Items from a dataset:
Segment Open

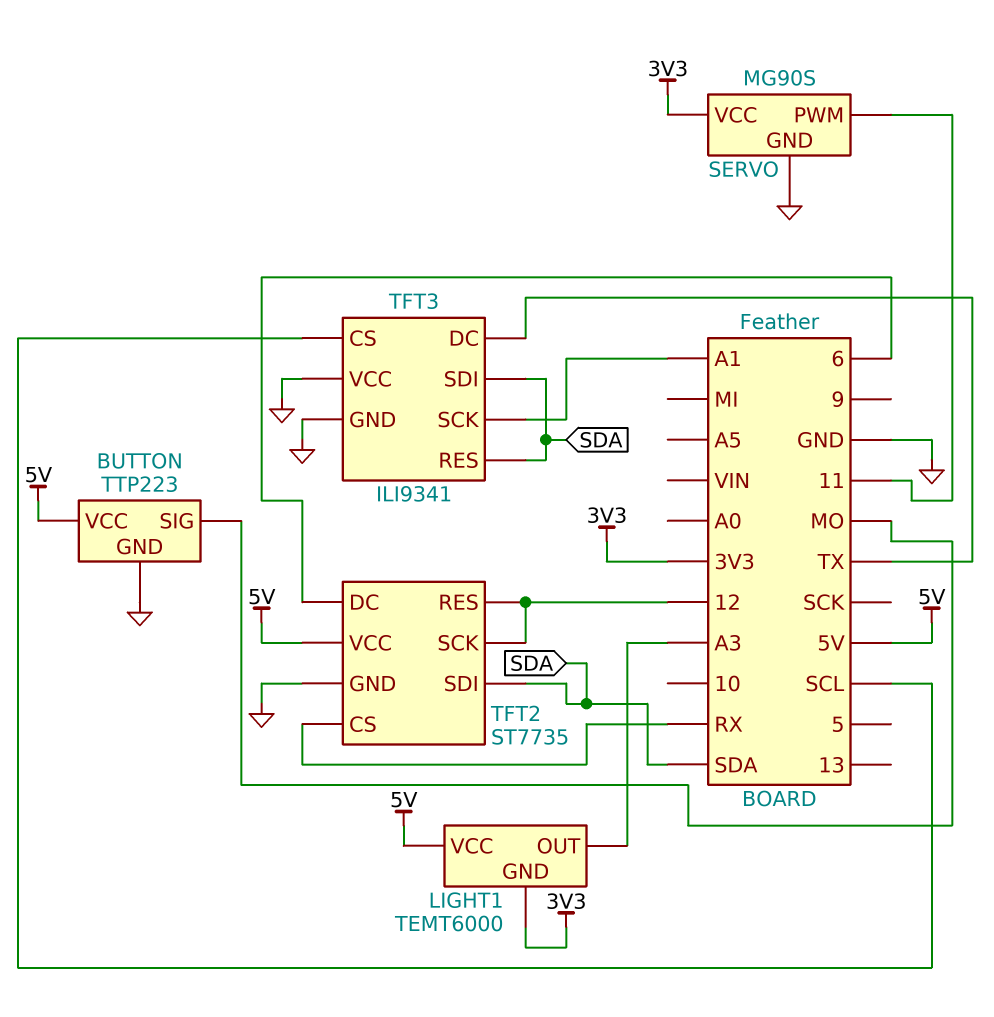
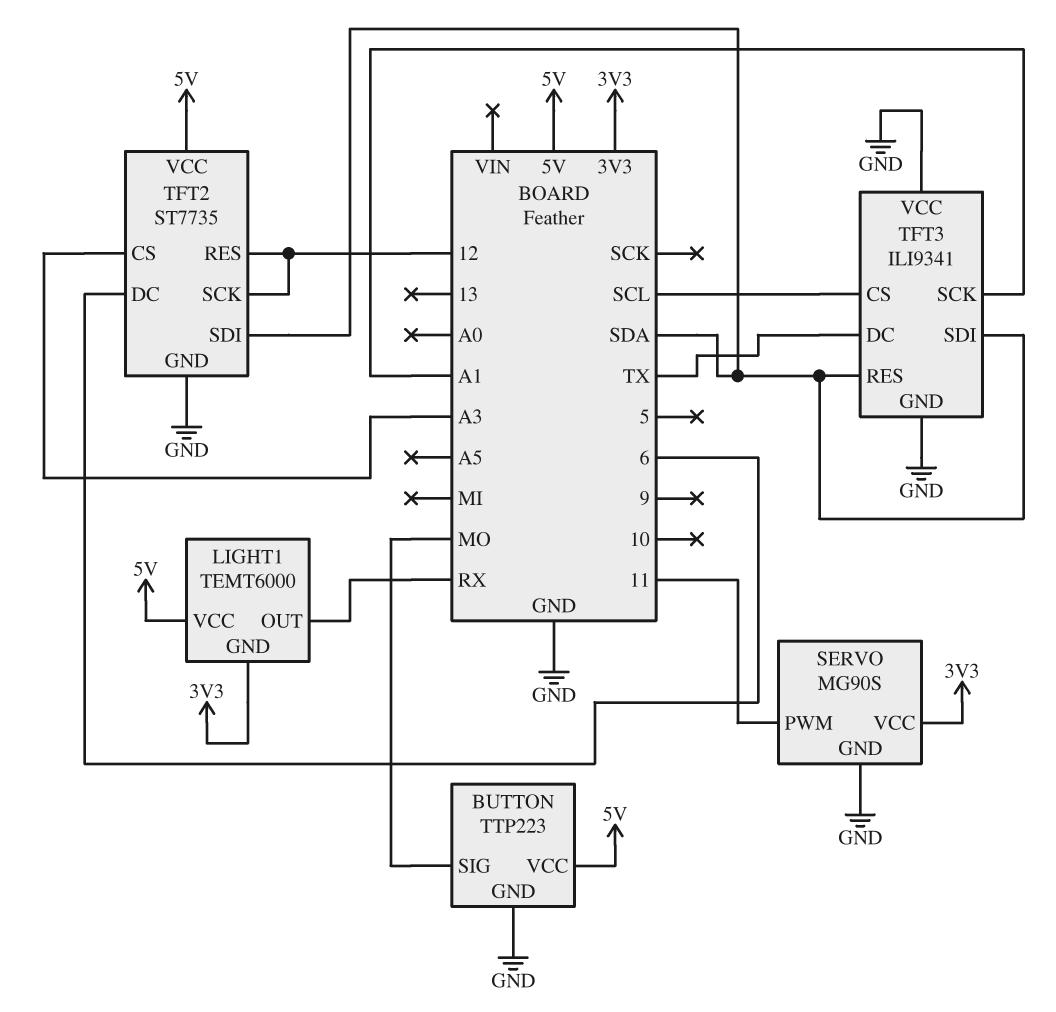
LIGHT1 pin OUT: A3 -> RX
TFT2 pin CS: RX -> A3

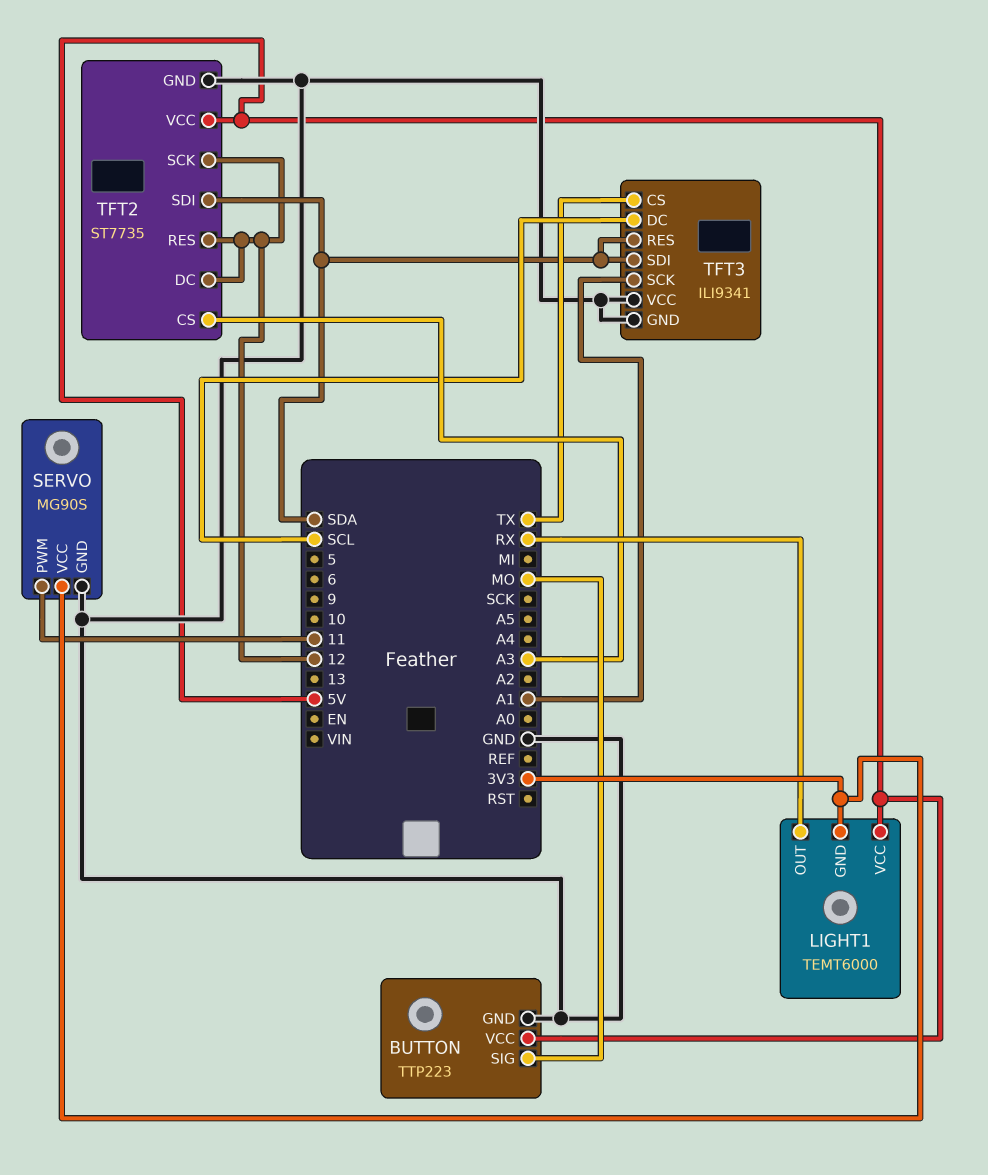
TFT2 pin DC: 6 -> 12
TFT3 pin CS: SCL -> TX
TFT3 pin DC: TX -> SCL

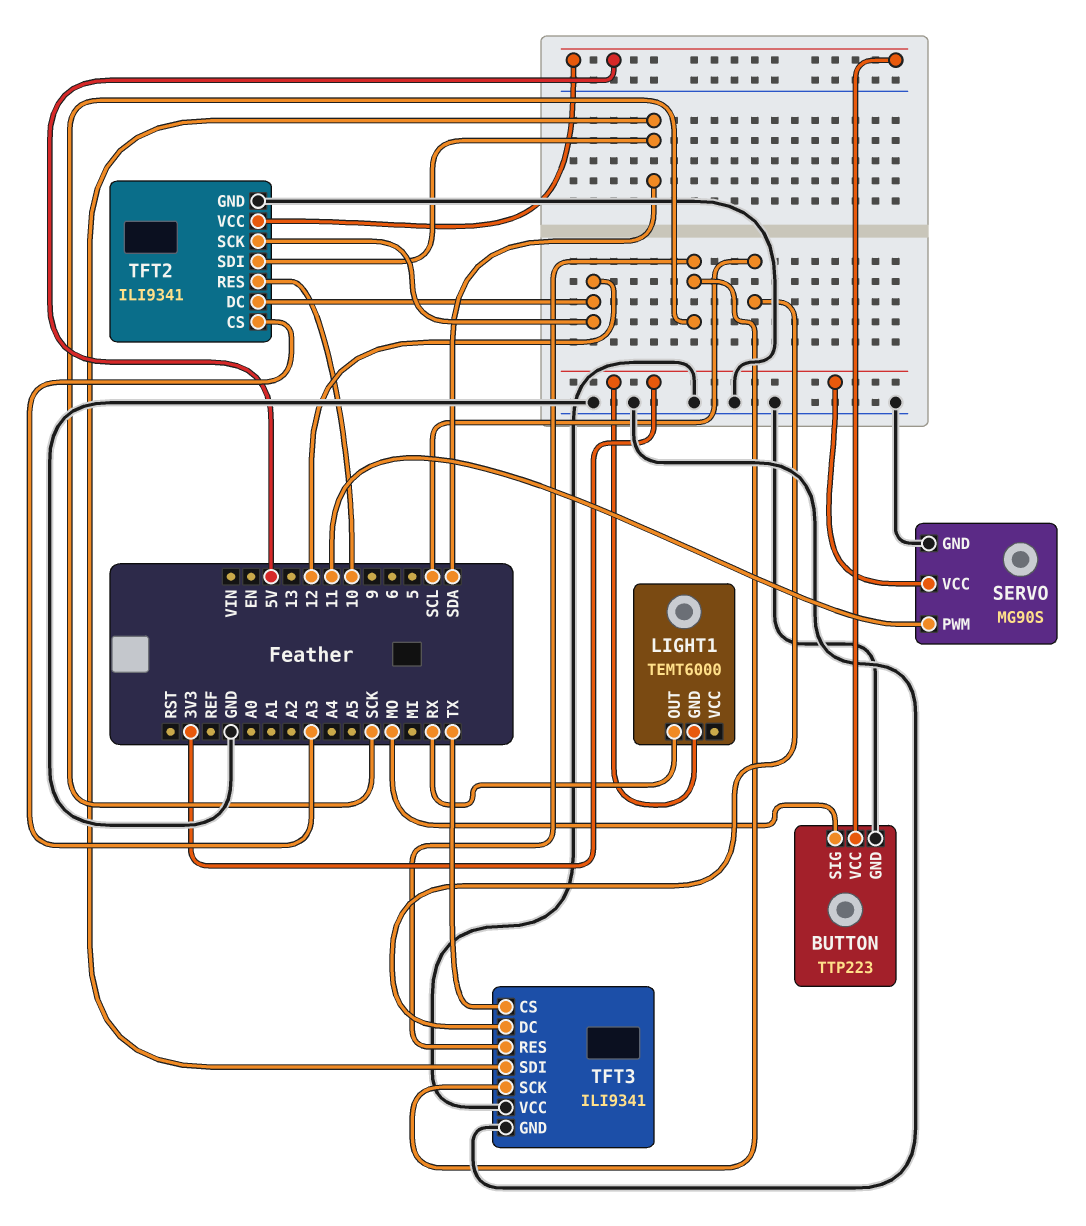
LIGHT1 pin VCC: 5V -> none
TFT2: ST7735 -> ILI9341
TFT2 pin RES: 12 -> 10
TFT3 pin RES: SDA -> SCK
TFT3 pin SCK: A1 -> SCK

Segment Closed

-- Work order --
Leave out the pictures and print each record exactly as it stands.

-- Worked solution --
LIGHT1 pin OUT: A3 -> RX
TFT2 pin CS: RX -> A3

TFT2 pin DC: 6 -> 12
TFT3 pin CS: SCL -> TX
TFT3 pin DC: TX -> SCL

LIGHT1 pin VCC: 5V -> none
TFT2: ST7735 -> ILI9341
TFT2 pin RES: 12 -> 10
TFT3 pin RES: SDA -> SCK
TFT3 pin SCK: A1 -> SCK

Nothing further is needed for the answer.